- **WORK REQUIRED**
Extract only the lines running from the top of the entries to the line that holds "cyan tile G7". Include that line and omit the pictures.

(Scene comparison data)
--- START ---

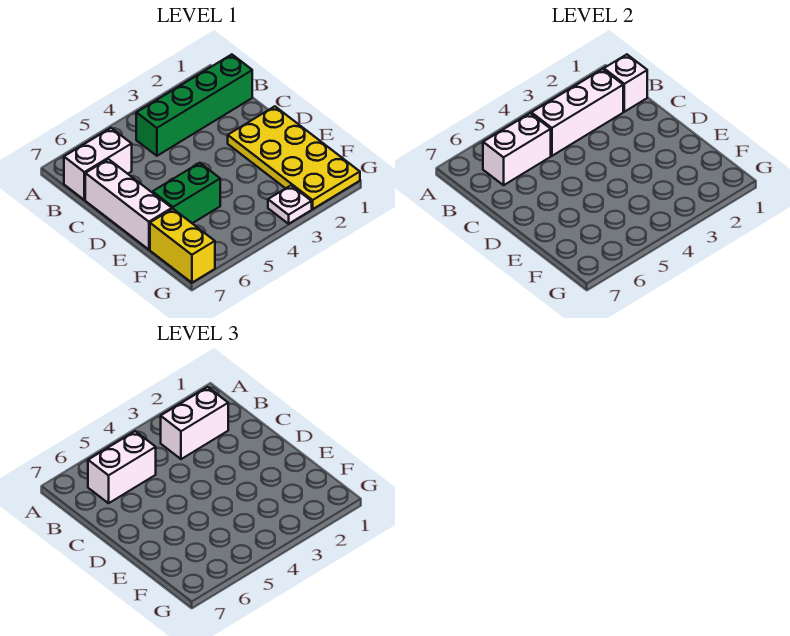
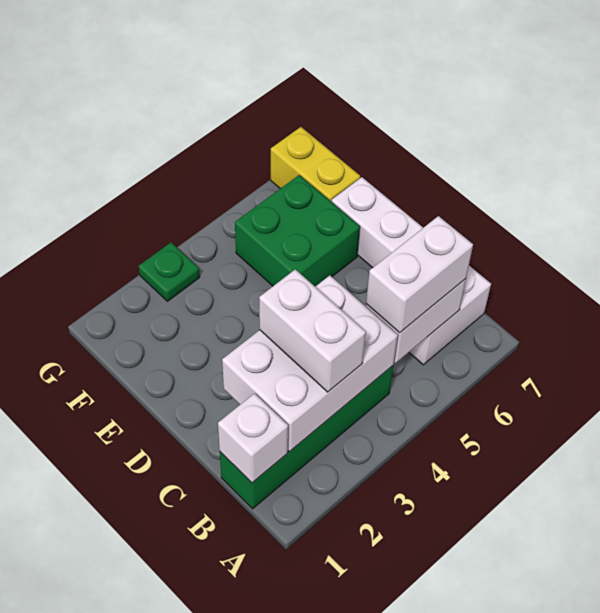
white brick B2:B4 level 2 -> white brick B2:C4 level 2
white brick B2:B3 level 3 -> white brick B3:C3 level 3
yellow plate D1:G2 level 1 -> none
green brick E5:E6 level 1 -> green brick E5:F6 level 1
white plate G3 level 1 -> green plate G3 level 1

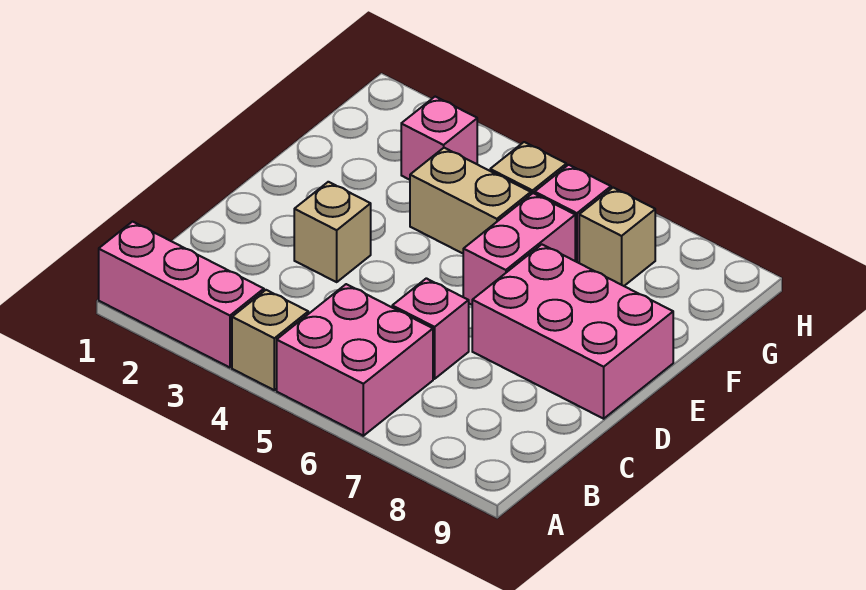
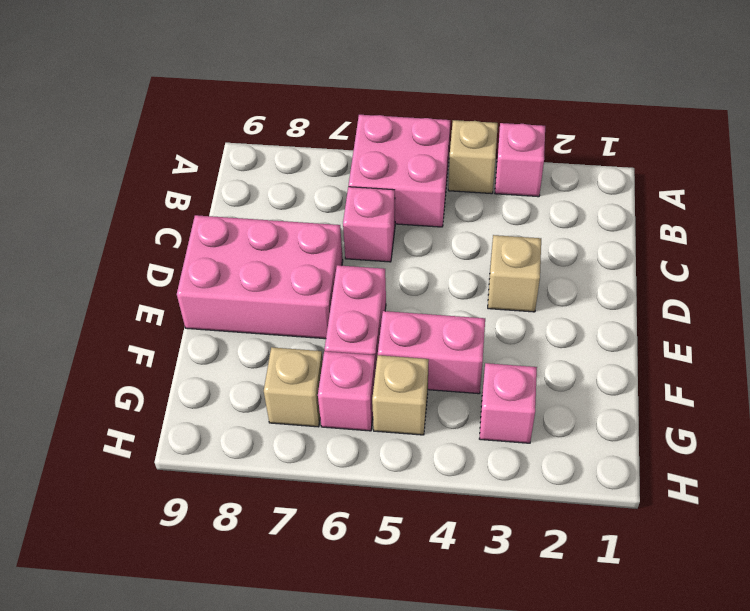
pink brick A1:A3 level 1 -> pink brick A3 level 1
tan brick F4:F5 level 1 -> pink brick F4:F5 level 1

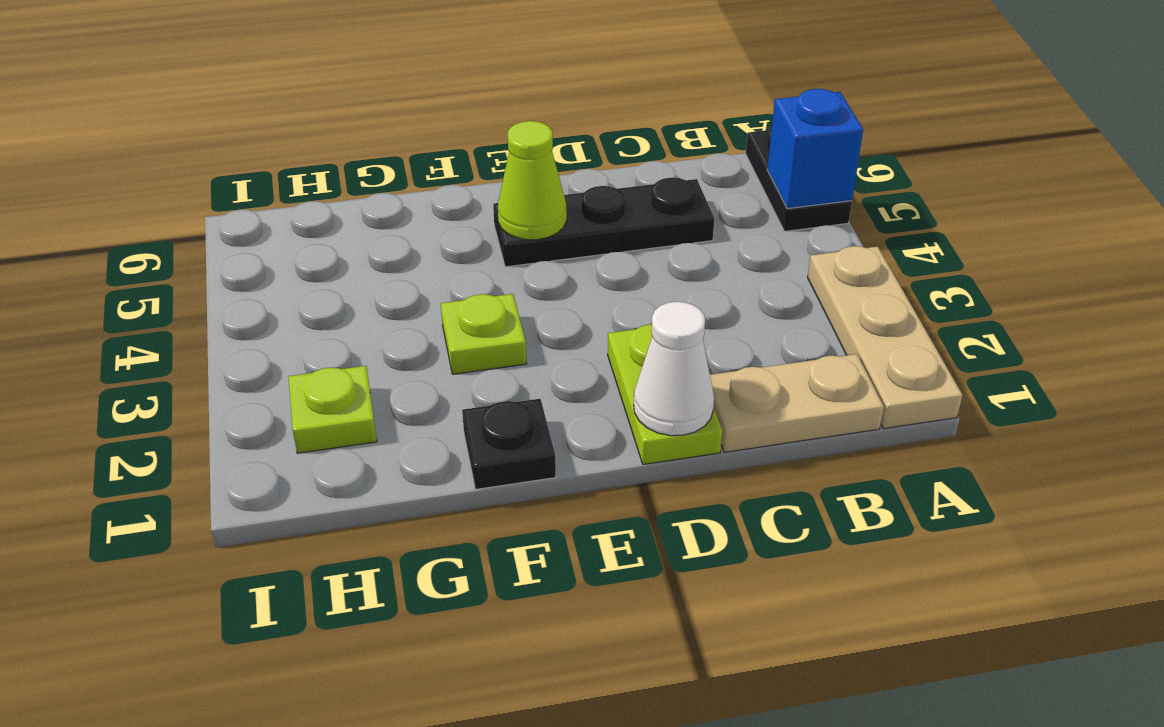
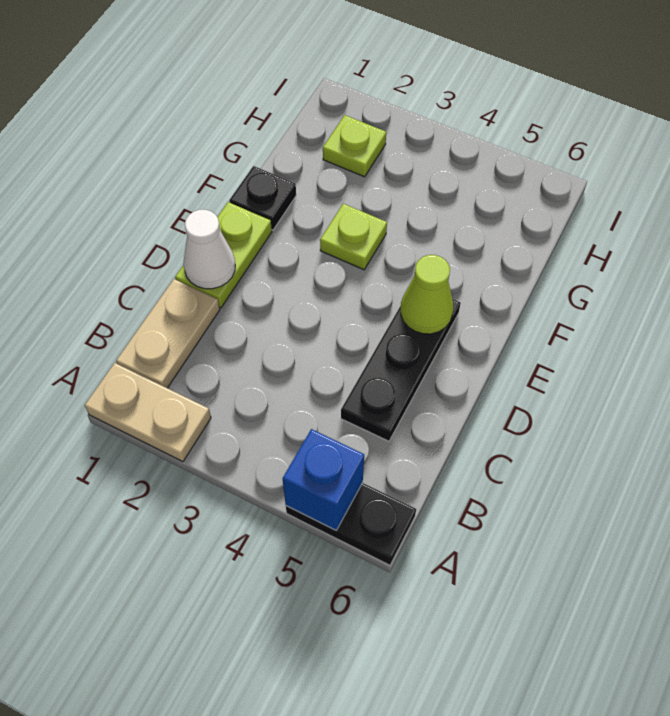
tan plate A1:A3 level 1 -> tan plate A1:A2 level 1
lime plate D1:D2 level 1 -> lime plate D1:E1 level 1

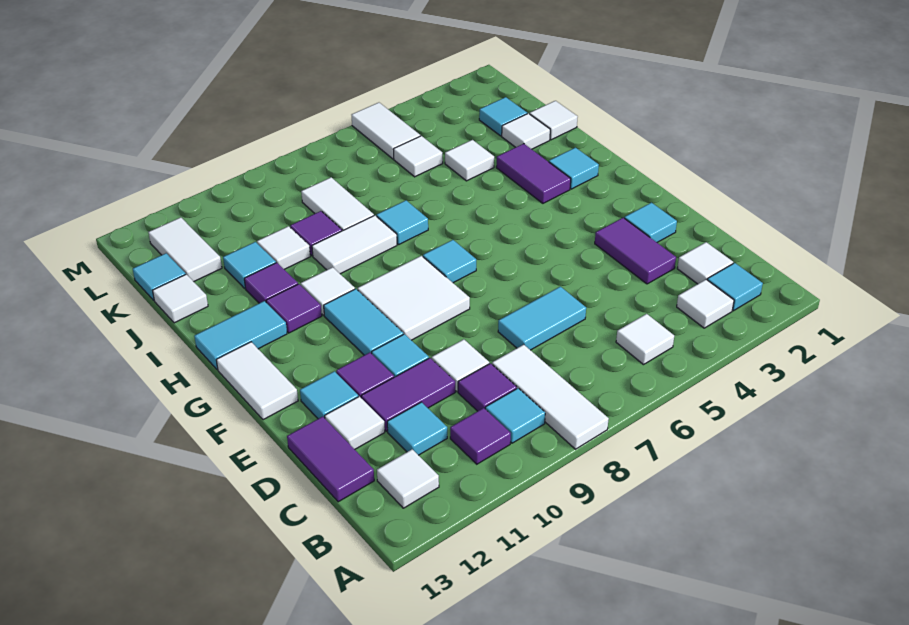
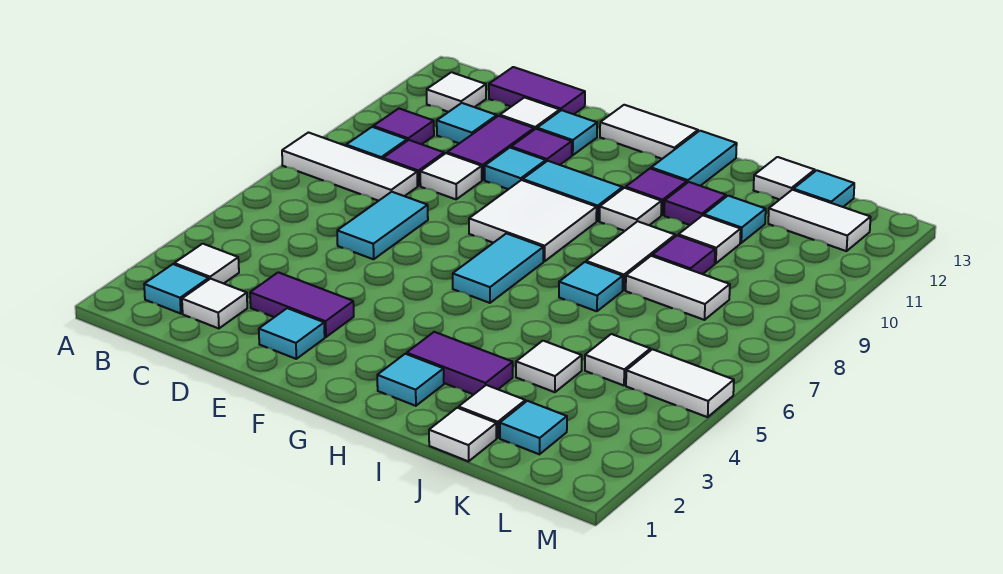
white tile B5 level 1 -> none
cyan tile G7 level 1 -> cyan tile G6:G7 level 1

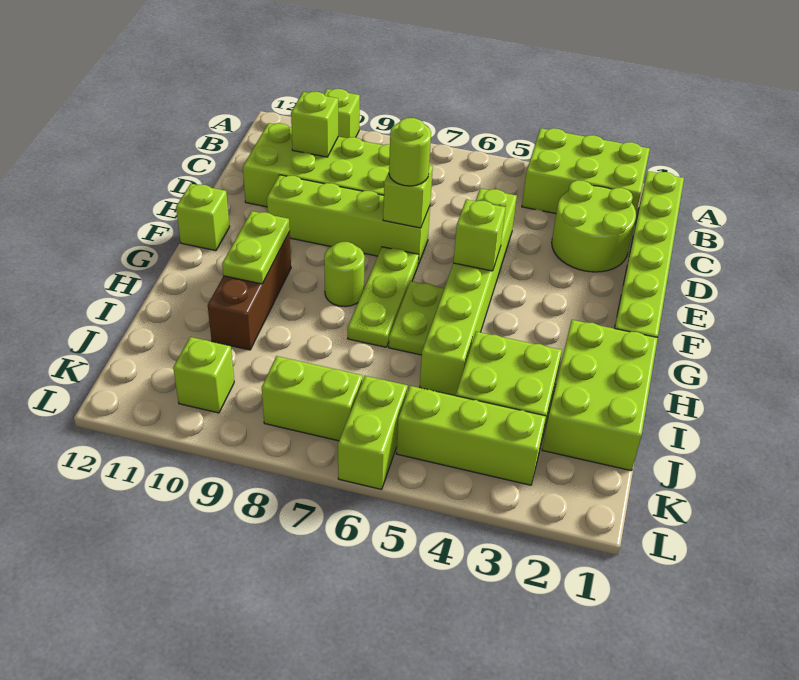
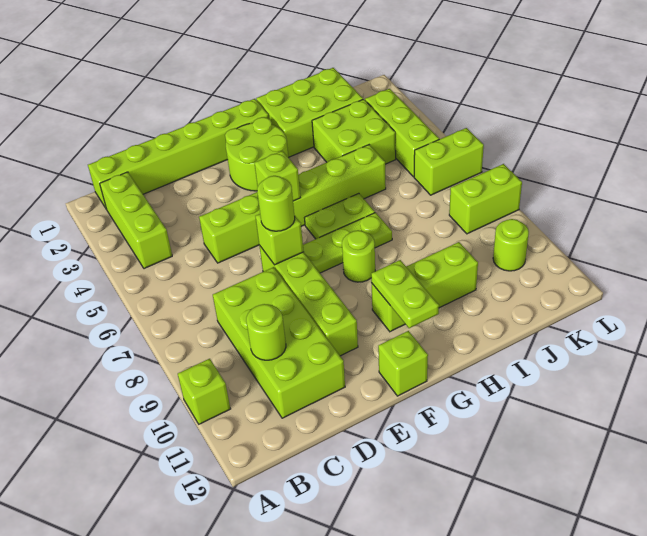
lime brick A2:B4 level 1 -> lime brick B2:B4 level 1
lime round brick C2:D3 level 1 -> lime round brick F2:G3 level 1
lime brick C10 level 2 -> lime round brick C10 level 2
brown brick G10:I10 level 1 -> lime brick G10:I10 level 1
lime plate G10:H10 level 2 -> lime plate G10:G11 level 2
lime brick K7:K8 level 1 -> lime brick K8:L8 level 1
lime brick K10 level 1 -> lime round brick K10 level 1

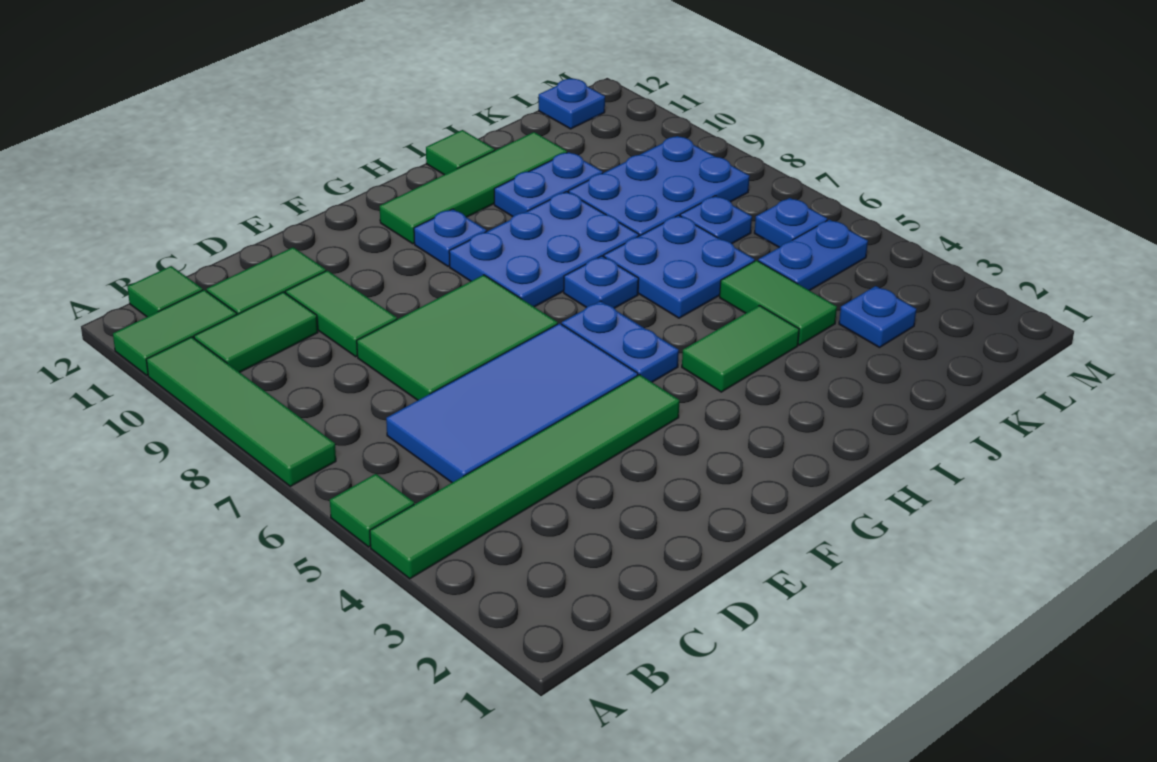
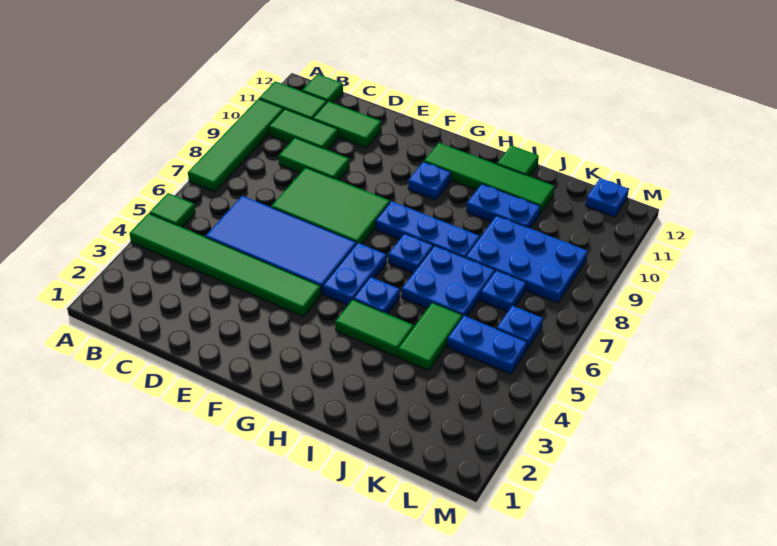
green tile D9:D10 level 1 -> green tile C9:D9 level 1
blue plate G8:I9 level 1 -> blue plate G8:I8 level 1
blue plate K3 level 1 -> blue plate H5 level 1

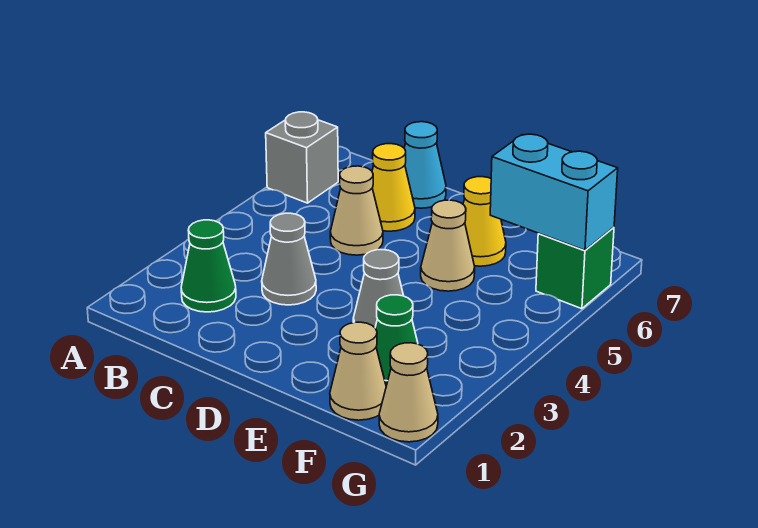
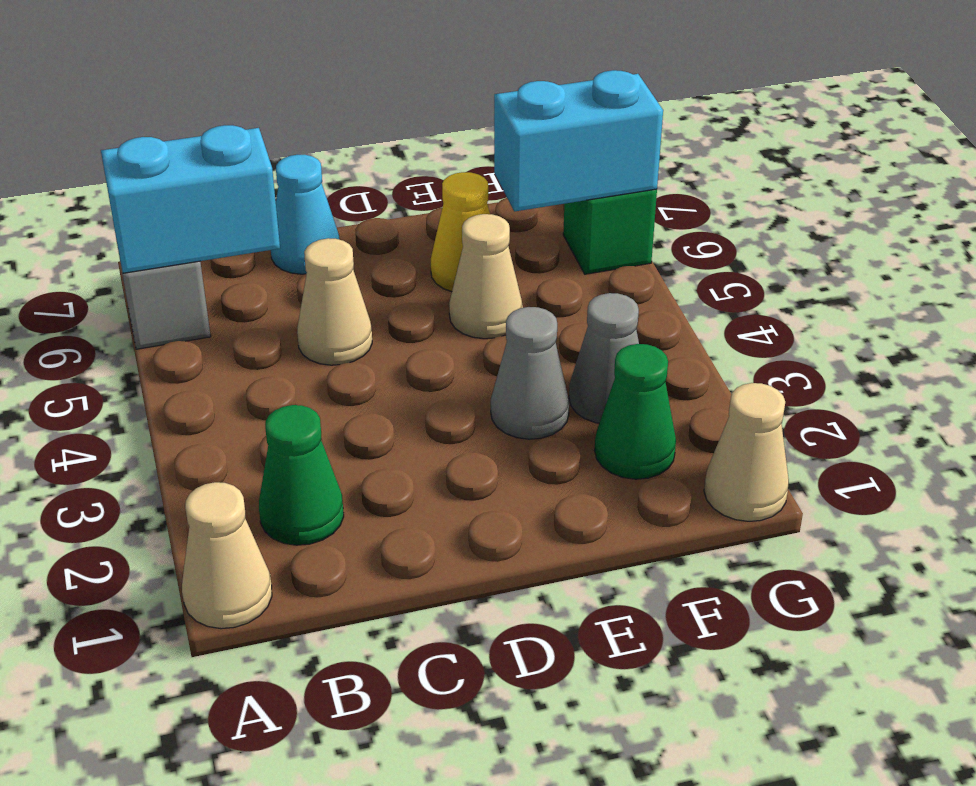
none -> cyan brick A6:B6 level 2
grey cone C3 level 1 -> grey cone F3 level 1
yellow cone C6 level 1 -> none
tan cone F1 level 1 -> tan cone A1 level 1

--- END ---

- **OUTPUT FOR THIS EXERCISE**
white brick B2:B4 level 2 -> white brick B2:C4 level 2
white brick B2:B3 level 3 -> white brick B3:C3 level 3
yellow plate D1:G2 level 1 -> none
green brick E5:E6 level 1 -> green brick E5:F6 level 1
white plate G3 level 1 -> green plate G3 level 1

pink brick A1:A3 level 1 -> pink brick A3 level 1
tan brick F4:F5 level 1 -> pink brick F4:F5 level 1

tan plate A1:A3 level 1 -> tan plate A1:A2 level 1
lime plate D1:D2 level 1 -> lime plate D1:E1 level 1

white tile B5 level 1 -> none
cyan tile G7 level 1 -> cyan tile G6:G7 level 1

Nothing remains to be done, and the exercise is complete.